From the entries below, copy exactly the lines from the one that contains "C6: 1.5nF (IC3/out, NET11)" through the one that contains "C3: 220nF (+12V, GND) -> 220nF (-5V, GND)", both included, and only those.

### Records for this exercise ###

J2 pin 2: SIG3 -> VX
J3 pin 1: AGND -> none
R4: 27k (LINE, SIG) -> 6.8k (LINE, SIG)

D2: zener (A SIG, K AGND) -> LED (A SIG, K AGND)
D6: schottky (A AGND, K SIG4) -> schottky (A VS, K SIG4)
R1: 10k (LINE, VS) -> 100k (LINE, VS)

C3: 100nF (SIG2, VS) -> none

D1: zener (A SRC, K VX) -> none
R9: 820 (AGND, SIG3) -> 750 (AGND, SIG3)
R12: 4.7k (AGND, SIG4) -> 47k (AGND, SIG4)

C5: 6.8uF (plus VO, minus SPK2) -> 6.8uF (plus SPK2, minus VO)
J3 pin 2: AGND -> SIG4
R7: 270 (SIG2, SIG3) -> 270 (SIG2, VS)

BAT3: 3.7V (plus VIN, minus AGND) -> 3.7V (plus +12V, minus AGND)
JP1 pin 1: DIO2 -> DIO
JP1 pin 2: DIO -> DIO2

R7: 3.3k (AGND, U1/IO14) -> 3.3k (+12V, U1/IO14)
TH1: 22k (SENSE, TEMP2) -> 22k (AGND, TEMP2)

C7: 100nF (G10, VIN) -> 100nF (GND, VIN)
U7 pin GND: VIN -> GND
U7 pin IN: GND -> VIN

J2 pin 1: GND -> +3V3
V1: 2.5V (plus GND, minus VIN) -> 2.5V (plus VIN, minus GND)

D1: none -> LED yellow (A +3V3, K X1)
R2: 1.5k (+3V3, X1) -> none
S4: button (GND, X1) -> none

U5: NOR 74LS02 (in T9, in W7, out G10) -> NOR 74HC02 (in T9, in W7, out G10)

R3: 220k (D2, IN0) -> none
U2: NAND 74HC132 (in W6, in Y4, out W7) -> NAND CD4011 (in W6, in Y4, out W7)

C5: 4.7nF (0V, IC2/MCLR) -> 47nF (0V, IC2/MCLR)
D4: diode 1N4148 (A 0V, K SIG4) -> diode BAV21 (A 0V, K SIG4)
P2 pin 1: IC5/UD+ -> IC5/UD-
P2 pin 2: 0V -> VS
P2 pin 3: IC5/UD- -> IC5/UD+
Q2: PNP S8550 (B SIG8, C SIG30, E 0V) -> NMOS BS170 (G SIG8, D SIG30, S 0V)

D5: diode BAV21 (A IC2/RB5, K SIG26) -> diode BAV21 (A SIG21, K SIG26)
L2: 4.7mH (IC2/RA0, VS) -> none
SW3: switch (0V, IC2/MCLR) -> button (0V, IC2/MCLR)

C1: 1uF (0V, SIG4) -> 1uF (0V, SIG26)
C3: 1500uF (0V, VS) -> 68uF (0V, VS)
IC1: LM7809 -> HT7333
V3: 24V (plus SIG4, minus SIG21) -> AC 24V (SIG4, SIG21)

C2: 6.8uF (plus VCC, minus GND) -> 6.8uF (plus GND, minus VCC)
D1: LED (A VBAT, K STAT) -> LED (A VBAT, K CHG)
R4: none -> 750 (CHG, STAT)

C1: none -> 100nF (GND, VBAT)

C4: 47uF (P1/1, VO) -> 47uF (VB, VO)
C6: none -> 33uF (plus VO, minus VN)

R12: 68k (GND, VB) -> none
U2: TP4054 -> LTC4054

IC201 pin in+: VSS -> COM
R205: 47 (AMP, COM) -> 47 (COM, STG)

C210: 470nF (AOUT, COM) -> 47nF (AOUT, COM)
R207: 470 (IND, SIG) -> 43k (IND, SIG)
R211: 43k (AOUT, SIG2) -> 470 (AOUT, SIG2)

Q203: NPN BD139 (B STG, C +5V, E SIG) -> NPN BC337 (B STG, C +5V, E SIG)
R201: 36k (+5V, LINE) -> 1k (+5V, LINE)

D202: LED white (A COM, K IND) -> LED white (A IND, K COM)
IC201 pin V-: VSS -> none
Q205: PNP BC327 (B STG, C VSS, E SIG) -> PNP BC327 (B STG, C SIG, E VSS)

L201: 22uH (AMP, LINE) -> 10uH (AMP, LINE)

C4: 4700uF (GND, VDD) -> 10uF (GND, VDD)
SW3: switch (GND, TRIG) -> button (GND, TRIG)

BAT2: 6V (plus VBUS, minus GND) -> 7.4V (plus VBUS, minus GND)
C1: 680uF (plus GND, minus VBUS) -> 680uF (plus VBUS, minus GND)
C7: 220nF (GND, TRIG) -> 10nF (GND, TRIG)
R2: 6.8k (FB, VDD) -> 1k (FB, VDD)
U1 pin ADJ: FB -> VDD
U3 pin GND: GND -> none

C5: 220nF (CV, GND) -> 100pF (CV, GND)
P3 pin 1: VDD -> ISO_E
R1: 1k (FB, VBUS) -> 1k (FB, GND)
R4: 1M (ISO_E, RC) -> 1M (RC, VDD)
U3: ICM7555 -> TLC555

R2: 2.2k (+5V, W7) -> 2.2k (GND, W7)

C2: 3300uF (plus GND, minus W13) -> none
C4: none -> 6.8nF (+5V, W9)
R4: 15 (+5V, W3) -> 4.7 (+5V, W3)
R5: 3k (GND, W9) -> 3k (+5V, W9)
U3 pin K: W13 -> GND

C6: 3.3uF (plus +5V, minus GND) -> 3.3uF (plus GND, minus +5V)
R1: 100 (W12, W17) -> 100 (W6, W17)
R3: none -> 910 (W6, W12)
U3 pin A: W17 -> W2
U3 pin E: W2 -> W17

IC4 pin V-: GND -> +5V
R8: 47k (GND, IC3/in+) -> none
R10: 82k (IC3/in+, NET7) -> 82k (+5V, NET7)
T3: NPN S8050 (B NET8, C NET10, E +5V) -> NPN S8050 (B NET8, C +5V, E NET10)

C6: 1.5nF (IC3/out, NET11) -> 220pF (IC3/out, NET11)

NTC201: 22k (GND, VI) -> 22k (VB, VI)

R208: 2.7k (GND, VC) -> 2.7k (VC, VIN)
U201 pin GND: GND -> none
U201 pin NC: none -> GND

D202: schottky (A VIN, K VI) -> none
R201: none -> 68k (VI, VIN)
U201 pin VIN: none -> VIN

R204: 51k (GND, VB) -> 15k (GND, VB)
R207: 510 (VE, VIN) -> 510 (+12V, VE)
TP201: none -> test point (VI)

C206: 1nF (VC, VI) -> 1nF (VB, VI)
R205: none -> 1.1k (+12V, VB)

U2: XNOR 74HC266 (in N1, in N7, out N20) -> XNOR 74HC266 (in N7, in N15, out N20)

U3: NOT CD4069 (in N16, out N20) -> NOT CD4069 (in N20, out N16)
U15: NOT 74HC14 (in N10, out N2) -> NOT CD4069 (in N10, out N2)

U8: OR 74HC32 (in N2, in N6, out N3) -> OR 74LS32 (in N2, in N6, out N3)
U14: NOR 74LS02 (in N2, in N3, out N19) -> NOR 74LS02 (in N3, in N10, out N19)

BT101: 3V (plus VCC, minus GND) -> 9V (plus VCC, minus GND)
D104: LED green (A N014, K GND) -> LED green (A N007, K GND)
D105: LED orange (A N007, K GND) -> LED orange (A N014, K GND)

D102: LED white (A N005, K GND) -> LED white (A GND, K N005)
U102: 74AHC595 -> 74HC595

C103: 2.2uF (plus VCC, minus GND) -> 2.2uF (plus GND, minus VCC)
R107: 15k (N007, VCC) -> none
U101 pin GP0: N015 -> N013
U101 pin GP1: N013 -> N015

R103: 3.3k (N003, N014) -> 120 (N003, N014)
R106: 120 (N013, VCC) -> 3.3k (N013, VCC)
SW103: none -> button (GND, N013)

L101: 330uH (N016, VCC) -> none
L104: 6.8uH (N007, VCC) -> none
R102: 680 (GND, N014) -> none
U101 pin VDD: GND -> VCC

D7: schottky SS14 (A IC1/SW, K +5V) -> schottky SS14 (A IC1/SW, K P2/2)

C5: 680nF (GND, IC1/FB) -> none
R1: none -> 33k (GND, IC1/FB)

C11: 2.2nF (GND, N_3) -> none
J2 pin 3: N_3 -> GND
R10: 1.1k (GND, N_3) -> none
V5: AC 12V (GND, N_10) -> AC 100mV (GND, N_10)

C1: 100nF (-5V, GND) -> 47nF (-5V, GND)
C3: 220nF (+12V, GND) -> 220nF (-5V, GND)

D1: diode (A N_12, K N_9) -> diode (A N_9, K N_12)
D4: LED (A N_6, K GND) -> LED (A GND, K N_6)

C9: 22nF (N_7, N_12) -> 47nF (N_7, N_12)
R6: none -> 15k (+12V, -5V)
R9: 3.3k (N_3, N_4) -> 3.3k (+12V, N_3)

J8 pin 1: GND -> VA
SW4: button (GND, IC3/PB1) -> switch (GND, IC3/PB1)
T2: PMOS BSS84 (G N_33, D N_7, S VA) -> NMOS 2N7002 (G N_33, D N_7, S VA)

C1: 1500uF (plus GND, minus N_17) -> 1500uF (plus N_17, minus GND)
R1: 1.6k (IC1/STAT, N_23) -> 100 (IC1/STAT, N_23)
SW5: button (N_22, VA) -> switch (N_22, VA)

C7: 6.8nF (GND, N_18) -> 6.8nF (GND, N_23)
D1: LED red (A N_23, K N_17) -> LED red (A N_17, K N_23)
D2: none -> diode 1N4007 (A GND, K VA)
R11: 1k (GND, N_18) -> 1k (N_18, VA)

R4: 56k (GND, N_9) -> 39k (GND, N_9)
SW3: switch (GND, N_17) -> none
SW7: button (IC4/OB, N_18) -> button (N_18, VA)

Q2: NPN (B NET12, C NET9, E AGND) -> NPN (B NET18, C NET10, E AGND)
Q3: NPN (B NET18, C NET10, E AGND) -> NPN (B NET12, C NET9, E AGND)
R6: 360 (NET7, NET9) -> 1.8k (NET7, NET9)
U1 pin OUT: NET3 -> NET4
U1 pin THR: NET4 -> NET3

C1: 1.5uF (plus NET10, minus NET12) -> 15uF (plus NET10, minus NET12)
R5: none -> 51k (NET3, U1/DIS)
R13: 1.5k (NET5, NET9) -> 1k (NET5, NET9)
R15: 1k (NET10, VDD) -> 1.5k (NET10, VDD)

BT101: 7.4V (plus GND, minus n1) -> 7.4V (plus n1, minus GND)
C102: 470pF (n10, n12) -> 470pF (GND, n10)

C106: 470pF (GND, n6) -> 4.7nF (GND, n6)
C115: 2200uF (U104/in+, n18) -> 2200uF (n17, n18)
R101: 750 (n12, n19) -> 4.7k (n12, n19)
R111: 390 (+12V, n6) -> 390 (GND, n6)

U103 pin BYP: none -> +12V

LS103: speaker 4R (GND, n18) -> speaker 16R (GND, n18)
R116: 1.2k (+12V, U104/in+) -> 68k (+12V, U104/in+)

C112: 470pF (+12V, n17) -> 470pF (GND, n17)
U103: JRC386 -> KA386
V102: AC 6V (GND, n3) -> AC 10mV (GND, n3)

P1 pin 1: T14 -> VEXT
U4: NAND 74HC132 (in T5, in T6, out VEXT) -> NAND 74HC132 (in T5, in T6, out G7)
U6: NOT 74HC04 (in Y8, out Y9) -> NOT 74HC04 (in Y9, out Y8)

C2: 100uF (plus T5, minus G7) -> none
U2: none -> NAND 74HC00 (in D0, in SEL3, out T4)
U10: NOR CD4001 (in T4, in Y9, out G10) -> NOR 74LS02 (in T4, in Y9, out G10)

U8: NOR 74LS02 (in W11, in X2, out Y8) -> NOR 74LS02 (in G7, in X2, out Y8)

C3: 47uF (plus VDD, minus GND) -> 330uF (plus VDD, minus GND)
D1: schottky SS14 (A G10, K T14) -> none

###

*Answer for the task*:
C6: 1.5nF (IC3/out, NET11) -> 220pF (IC3/out, NET11)

NTC201: 22k (GND, VI) -> 22k (VB, VI)

R208: 2.7k (GND, VC) -> 2.7k (VC, VIN)
U201 pin GND: GND -> none
U201 pin NC: none -> GND

D202: schottky (A VIN, K VI) -> none
R201: none -> 68k (VI, VIN)
U201 pin VIN: none -> VIN

R204: 51k (GND, VB) -> 15k (GND, VB)
R207: 510 (VE, VIN) -> 510 (+12V, VE)
TP201: none -> test point (VI)

C206: 1nF (VC, VI) -> 1nF (VB, VI)
R205: none -> 1.1k (+12V, VB)

U2: XNOR 74HC266 (in N1, in N7, out N20) -> XNOR 74HC266 (in N7, in N15, out N20)

U3: NOT CD4069 (in N16, out N20) -> NOT CD4069 (in N20, out N16)
U15: NOT 74HC14 (in N10, out N2) -> NOT CD4069 (in N10, out N2)

U8: OR 74HC32 (in N2, in N6, out N3) -> OR 74LS32 (in N2, in N6, out N3)
U14: NOR 74LS02 (in N2, in N3, out N19) -> NOR 74LS02 (in N3, in N10, out N19)

BT101: 3V (plus VCC, minus GND) -> 9V (plus VCC, minus GND)
D104: LED green (A N014, K GND) -> LED green (A N007, K GND)
D105: LED orange (A N007, K GND) -> LED orange (A N014, K GND)

D102: LED white (A N005, K GND) -> LED white (A GND, K N005)
U102: 74AHC595 -> 74HC595

C103: 2.2uF (plus VCC, minus GND) -> 2.2uF (plus GND, minus VCC)
R107: 15k (N007, VCC) -> none
U101 pin GP0: N015 -> N013
U101 pin GP1: N013 -> N015

R103: 3.3k (N003, N014) -> 120 (N003, N014)
R106: 120 (N013, VCC) -> 3.3k (N013, VCC)
SW103: none -> button (GND, N013)

L101: 330uH (N016, VCC) -> none
L104: 6.8uH (N007, VCC) -> none
R102: 680 (GND, N014) -> none
U101 pin VDD: GND -> VCC

D7: schottky SS14 (A IC1/SW, K +5V) -> schottky SS14 (A IC1/SW, K P2/2)

C5: 680nF (GND, IC1/FB) -> none
R1: none -> 33k (GND, IC1/FB)

C11: 2.2nF (GND, N_3) -> none
J2 pin 3: N_3 -> GND
R10: 1.1k (GND, N_3) -> none
V5: AC 12V (GND, N_10) -> AC 100mV (GND, N_10)

C1: 100nF (-5V, GND) -> 47nF (-5V, GND)
C3: 220nF (+12V, GND) -> 220nF (-5V, GND)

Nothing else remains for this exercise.